Activity>
Your task is to count the lines of the records that contain "blue". Answer with the number and nothing else.

Provided material>
* * * * * * *

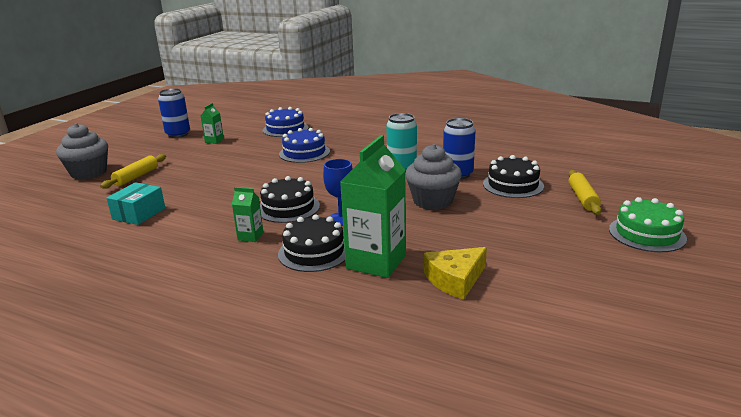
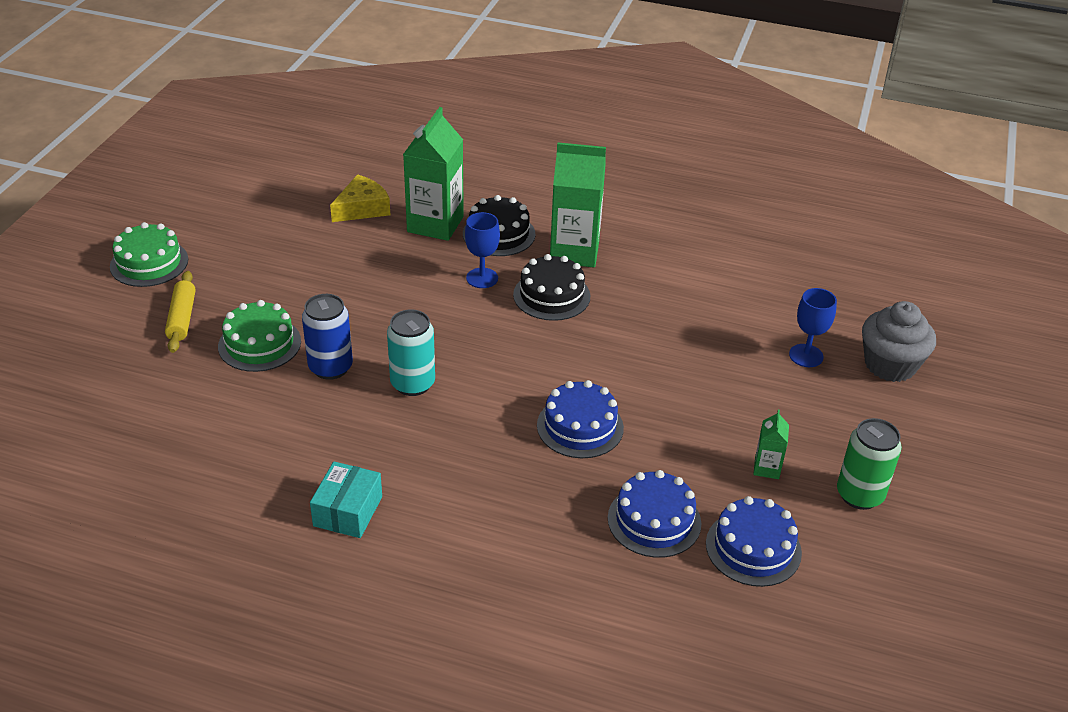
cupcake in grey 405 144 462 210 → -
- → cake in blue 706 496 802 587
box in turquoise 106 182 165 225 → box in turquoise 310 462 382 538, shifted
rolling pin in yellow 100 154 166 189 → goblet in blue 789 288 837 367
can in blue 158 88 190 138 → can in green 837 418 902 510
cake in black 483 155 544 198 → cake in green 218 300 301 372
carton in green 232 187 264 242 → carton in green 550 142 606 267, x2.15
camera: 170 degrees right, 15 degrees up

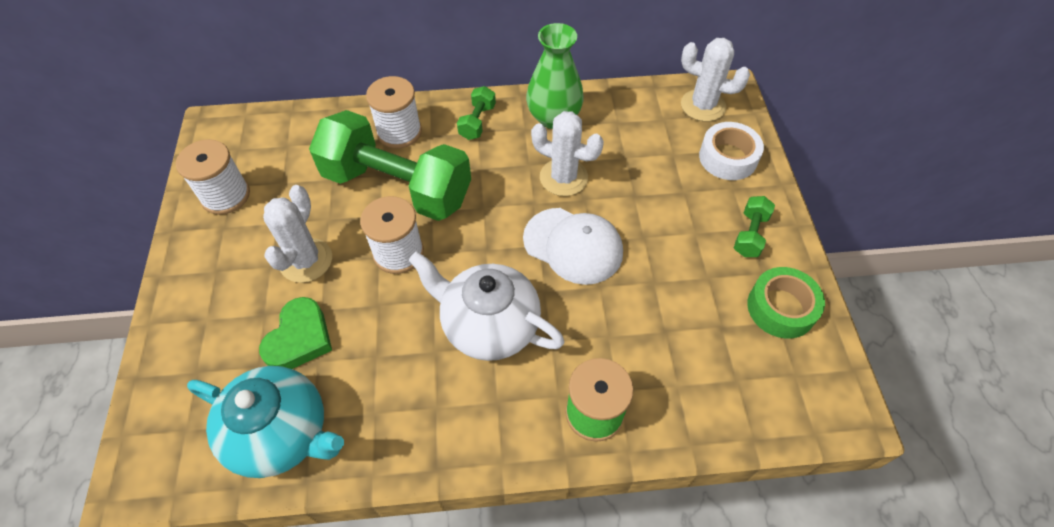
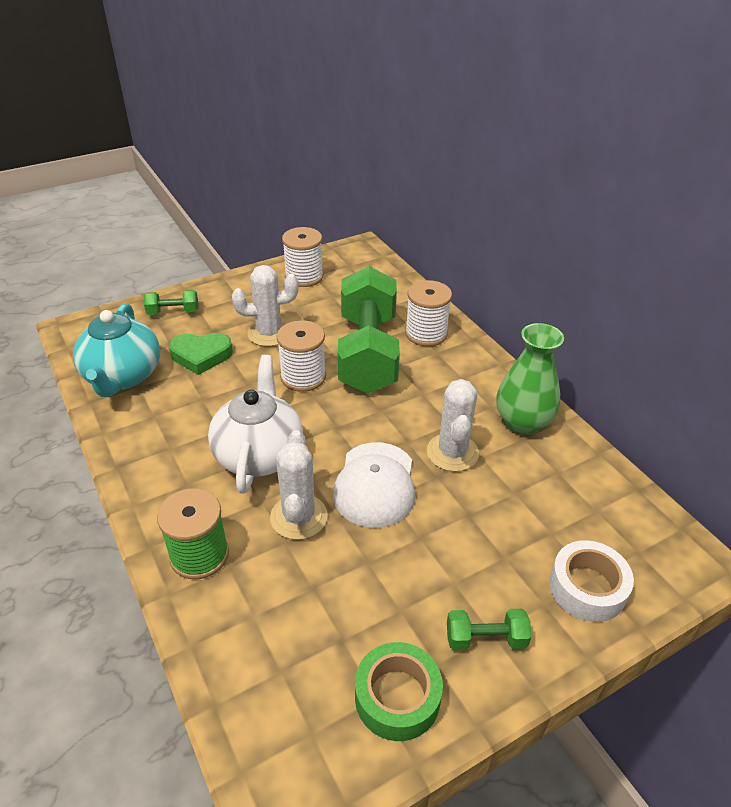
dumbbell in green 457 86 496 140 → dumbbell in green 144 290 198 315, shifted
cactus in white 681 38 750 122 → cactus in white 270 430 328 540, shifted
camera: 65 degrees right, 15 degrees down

* * * * * * *

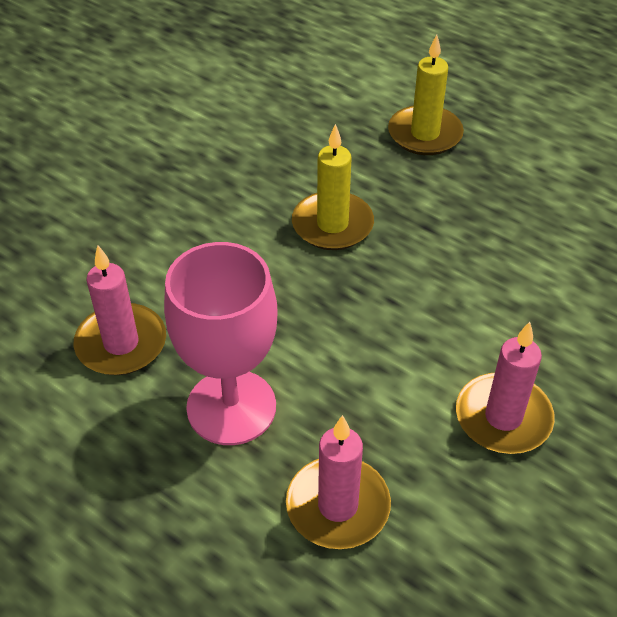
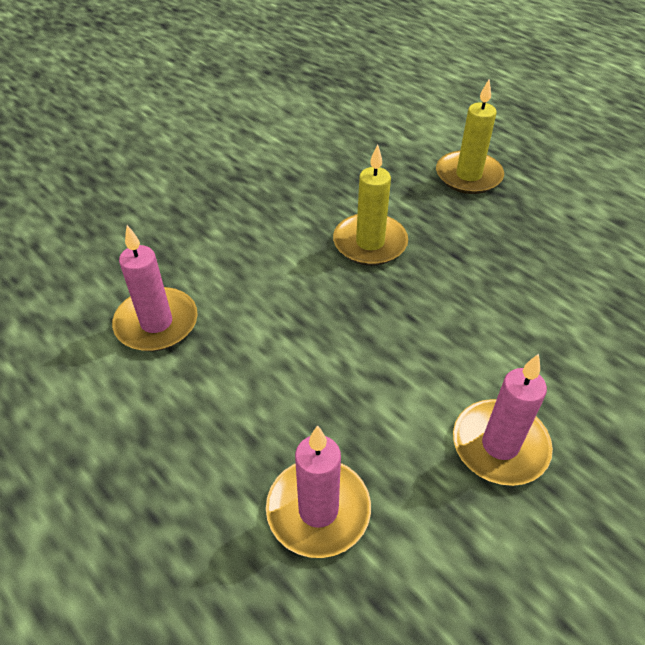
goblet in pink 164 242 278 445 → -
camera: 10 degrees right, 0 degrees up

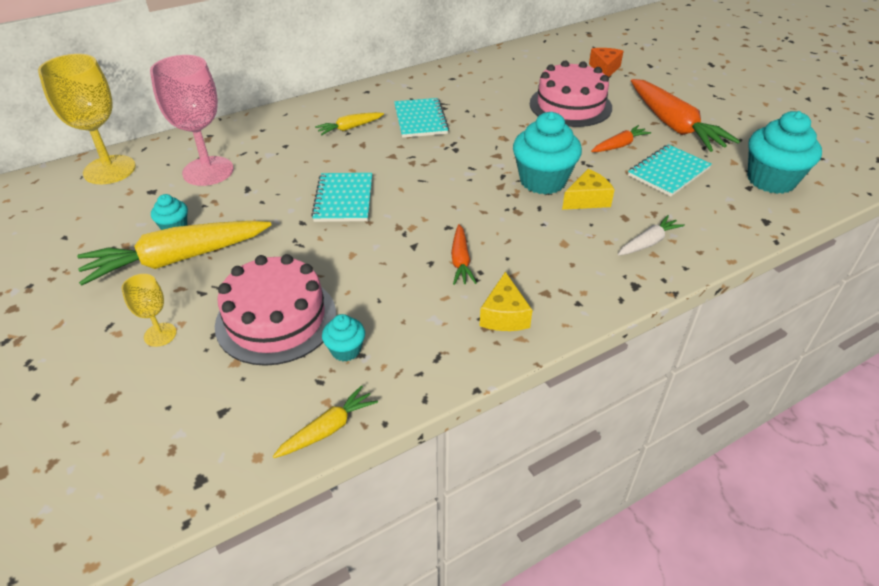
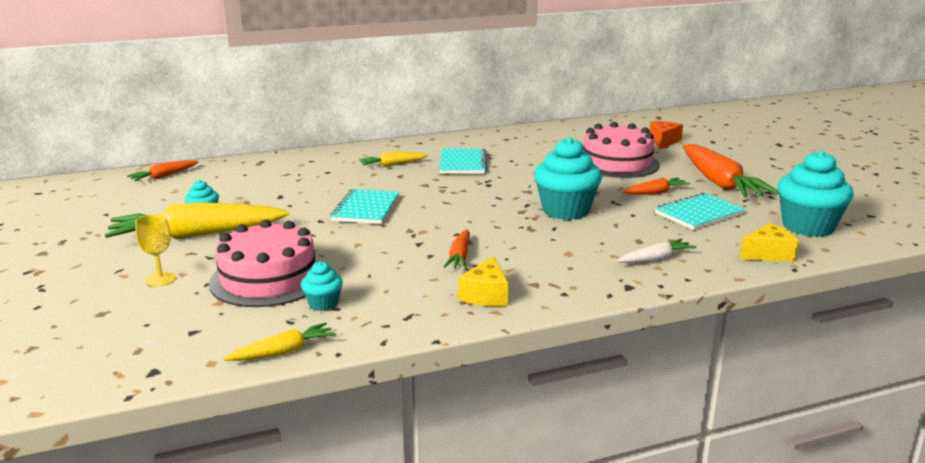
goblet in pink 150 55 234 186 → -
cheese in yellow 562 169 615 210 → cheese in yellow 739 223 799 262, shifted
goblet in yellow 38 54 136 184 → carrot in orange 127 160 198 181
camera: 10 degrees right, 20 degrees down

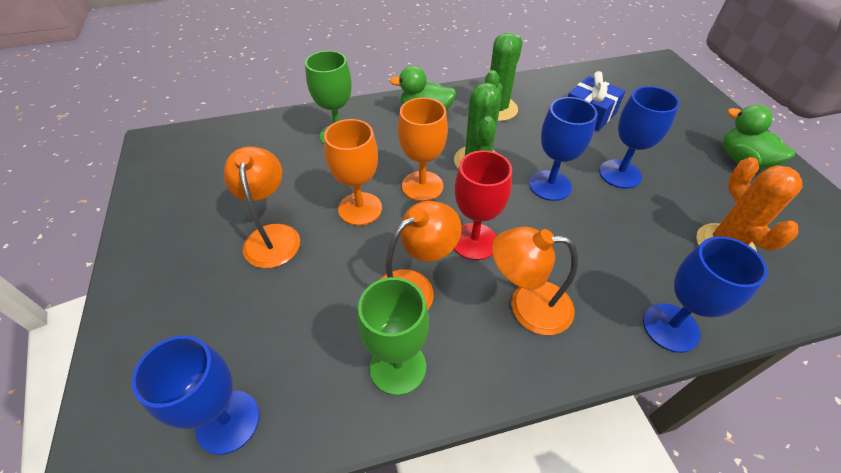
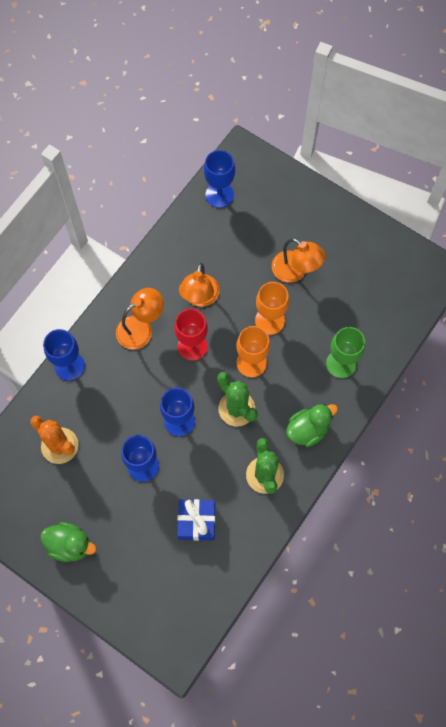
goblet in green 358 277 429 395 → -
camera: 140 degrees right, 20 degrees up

* * * * * * *

Exercise output>
3